%%
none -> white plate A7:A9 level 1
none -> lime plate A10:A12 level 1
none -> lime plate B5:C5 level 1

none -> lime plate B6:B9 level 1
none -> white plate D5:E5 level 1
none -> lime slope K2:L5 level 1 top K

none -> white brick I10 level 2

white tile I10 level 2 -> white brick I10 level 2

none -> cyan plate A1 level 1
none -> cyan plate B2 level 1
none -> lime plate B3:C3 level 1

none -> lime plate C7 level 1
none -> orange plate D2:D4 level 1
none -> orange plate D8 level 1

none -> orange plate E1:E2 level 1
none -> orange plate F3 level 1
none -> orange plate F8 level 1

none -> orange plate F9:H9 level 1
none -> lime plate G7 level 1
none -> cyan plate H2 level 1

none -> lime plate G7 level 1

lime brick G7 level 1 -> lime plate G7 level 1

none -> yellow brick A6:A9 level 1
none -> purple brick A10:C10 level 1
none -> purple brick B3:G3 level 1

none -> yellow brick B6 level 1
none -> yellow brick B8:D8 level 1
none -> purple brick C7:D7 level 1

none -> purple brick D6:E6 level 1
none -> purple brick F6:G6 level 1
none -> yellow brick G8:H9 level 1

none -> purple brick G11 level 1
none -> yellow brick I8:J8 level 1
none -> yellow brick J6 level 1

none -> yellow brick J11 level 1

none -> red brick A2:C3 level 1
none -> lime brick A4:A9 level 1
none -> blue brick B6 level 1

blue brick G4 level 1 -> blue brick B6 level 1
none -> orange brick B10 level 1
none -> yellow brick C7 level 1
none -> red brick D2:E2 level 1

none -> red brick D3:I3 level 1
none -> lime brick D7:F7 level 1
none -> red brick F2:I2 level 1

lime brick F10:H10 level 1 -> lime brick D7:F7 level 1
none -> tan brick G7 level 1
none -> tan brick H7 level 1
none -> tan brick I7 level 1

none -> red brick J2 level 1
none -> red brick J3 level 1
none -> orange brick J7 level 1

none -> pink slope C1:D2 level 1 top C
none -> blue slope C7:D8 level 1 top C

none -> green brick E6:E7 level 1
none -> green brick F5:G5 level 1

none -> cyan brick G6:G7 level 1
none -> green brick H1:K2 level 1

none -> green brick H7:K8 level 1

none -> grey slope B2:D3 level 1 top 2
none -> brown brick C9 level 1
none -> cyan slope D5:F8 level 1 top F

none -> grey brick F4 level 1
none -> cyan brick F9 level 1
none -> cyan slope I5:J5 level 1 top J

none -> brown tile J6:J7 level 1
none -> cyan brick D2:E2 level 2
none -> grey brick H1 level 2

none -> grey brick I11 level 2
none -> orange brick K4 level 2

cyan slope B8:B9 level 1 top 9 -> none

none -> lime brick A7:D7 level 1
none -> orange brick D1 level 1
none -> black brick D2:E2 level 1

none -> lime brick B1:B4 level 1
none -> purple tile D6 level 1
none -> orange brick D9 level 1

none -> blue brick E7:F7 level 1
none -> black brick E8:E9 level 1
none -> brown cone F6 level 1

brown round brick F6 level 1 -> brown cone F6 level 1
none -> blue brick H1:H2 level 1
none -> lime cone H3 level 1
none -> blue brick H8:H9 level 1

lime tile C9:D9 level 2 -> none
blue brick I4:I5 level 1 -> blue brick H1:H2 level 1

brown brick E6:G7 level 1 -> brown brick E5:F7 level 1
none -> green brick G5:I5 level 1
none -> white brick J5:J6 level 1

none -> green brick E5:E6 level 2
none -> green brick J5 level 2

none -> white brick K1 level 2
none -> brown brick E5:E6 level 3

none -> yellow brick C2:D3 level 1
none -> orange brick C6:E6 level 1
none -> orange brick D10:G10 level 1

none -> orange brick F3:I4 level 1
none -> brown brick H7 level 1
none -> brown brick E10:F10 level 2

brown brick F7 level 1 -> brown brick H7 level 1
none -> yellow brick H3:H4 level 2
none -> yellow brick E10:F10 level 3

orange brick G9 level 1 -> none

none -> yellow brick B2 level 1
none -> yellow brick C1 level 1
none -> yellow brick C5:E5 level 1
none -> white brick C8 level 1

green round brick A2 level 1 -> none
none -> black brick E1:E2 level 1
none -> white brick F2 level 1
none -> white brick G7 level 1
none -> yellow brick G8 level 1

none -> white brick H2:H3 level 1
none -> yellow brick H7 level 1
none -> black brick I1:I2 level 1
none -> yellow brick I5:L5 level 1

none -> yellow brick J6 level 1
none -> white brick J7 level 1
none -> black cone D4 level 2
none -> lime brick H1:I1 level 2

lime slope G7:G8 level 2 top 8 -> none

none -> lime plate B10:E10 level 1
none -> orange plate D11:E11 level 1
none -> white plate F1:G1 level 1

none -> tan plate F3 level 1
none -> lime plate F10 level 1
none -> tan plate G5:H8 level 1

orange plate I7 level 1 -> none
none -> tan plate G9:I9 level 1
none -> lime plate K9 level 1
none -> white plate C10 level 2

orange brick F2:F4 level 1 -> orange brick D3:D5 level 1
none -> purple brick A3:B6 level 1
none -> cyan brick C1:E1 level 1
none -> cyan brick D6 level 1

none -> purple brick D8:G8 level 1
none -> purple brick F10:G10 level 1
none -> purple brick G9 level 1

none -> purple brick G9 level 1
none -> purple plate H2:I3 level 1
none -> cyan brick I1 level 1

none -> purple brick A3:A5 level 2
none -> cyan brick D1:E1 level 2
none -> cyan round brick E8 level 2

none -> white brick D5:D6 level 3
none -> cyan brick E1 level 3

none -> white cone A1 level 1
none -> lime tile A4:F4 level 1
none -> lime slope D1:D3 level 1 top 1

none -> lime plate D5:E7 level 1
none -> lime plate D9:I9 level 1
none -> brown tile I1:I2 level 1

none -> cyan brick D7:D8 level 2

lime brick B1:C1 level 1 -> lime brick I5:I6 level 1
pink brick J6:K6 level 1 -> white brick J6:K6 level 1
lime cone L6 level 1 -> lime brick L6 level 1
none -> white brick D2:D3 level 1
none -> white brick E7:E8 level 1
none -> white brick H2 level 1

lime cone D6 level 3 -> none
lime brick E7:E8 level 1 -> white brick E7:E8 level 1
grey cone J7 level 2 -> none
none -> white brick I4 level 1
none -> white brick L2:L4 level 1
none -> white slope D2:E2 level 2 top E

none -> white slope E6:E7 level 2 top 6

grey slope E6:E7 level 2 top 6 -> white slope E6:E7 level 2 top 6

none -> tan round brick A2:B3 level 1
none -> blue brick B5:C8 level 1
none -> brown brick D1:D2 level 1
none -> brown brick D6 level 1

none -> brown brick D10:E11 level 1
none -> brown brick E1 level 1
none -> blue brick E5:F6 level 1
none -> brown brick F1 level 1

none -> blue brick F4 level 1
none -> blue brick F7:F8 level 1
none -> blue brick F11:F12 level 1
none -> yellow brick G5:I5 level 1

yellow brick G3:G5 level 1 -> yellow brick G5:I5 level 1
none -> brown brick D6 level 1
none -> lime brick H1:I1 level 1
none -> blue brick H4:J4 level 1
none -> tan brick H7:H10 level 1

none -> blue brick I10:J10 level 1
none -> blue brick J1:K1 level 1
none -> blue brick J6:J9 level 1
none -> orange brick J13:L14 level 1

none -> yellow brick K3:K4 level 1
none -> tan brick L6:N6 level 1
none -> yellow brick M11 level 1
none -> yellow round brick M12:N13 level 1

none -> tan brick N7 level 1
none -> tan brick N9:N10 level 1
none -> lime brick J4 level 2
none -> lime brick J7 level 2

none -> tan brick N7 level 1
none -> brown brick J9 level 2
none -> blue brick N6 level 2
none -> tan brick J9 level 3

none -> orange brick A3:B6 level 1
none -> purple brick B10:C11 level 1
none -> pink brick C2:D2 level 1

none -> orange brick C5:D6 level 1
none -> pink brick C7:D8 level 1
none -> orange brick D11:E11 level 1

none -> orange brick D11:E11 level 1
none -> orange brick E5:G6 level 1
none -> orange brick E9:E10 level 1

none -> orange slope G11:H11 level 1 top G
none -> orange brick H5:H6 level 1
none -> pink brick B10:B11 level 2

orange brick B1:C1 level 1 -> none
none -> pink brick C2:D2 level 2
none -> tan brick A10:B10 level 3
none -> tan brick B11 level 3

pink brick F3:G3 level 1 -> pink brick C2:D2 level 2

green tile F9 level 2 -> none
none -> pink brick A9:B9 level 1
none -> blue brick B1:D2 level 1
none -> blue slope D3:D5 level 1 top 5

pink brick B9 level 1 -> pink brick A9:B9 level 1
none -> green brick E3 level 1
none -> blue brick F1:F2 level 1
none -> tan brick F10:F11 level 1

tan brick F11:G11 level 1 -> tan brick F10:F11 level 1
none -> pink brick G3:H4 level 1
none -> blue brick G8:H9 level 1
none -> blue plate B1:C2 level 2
%%
• _WORK REQUEST_
Starting at the line above that holds "none -> lime plate C7 level 1" and ending at the line that holds "none -> purple brick A10:C10 level 1", transcribe each line exactly and include no other lines.

• _REPLY_
none -> lime plate C7 level 1
none -> orange plate D2:D4 level 1
none -> orange plate D8 level 1

none -> orange plate E1:E2 level 1
none -> orange plate F3 level 1
none -> orange plate F8 level 1

none -> orange plate F9:H9 level 1
none -> lime plate G7 level 1
none -> cyan plate H2 level 1

none -> lime plate G7 level 1

lime brick G7 level 1 -> lime plate G7 level 1

none -> yellow brick A6:A9 level 1
none -> purple brick A10:C10 level 1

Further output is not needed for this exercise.